**Task brief**.
Each line of the data below that holds the word "square" is to be reported in full.

**Given records**.
....

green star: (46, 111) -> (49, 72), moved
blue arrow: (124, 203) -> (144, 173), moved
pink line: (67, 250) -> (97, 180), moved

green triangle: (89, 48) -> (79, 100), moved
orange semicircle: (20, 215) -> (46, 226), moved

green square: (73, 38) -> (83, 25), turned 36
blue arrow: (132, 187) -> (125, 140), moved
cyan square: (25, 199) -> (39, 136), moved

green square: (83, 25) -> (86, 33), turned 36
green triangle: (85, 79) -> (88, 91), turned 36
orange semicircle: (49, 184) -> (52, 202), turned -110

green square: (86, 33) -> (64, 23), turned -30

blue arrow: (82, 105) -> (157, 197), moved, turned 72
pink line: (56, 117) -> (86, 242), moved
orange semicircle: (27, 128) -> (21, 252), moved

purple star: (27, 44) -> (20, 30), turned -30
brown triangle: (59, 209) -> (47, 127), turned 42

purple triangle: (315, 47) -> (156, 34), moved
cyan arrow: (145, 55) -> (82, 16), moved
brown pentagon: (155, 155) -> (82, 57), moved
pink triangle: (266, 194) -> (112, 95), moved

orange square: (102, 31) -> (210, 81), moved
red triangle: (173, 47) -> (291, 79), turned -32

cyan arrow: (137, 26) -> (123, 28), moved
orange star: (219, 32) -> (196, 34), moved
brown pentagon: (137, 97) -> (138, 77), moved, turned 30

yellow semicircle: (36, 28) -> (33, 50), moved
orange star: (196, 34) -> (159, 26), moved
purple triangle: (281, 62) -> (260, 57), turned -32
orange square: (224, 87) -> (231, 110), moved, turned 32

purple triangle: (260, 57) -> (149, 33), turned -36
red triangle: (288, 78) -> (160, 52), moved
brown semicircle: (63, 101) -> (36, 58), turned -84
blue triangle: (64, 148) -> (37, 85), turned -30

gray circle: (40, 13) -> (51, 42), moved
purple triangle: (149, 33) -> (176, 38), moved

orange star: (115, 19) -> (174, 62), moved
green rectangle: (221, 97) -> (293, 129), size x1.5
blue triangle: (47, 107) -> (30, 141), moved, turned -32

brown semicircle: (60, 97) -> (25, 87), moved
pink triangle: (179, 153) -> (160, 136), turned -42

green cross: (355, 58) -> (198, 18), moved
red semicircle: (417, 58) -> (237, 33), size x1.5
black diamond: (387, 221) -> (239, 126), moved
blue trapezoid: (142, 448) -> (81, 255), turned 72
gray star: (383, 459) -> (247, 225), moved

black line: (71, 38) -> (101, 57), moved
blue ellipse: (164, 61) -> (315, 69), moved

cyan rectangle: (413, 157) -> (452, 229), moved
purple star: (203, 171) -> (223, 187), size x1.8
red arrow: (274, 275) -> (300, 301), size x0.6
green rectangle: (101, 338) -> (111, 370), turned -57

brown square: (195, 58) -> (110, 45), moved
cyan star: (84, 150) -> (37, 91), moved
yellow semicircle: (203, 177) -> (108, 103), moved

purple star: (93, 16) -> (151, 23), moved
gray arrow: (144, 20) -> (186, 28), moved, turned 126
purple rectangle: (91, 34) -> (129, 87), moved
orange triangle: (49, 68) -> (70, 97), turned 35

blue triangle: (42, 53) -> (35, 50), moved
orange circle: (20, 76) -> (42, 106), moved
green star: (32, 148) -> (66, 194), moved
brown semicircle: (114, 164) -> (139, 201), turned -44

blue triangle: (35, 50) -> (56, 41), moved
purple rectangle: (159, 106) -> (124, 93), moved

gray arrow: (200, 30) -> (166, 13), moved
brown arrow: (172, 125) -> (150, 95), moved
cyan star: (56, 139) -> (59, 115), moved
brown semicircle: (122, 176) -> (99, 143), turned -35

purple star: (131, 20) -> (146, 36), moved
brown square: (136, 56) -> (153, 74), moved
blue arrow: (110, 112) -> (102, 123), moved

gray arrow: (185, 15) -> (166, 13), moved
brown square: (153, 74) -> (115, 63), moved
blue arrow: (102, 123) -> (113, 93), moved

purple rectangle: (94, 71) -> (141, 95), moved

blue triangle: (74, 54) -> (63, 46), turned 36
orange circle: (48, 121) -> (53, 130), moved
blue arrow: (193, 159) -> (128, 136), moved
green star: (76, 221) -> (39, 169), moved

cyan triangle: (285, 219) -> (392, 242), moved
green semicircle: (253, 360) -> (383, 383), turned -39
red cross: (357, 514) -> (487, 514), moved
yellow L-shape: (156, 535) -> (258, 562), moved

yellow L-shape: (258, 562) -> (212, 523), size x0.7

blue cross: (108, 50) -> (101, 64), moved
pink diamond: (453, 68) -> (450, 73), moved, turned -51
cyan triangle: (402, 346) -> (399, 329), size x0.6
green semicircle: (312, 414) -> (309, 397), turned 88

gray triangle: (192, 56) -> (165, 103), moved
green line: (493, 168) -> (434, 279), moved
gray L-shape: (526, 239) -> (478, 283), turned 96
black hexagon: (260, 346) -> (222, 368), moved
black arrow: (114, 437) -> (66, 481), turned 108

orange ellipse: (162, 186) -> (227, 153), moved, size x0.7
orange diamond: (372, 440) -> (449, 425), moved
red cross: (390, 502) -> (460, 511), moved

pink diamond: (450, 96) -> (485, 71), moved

....

**Your response**.
green square: (73, 38) -> (83, 25), turned 36
cyan square: (25, 199) -> (39, 136), moved
green square: (83, 25) -> (86, 33), turned 36
green square: (86, 33) -> (64, 23), turned -30
orange square: (102, 31) -> (210, 81), moved
orange square: (224, 87) -> (231, 110), moved, turned 32
brown square: (195, 58) -> (110, 45), moved
brown square: (136, 56) -> (153, 74), moved
brown square: (153, 74) -> (115, 63), moved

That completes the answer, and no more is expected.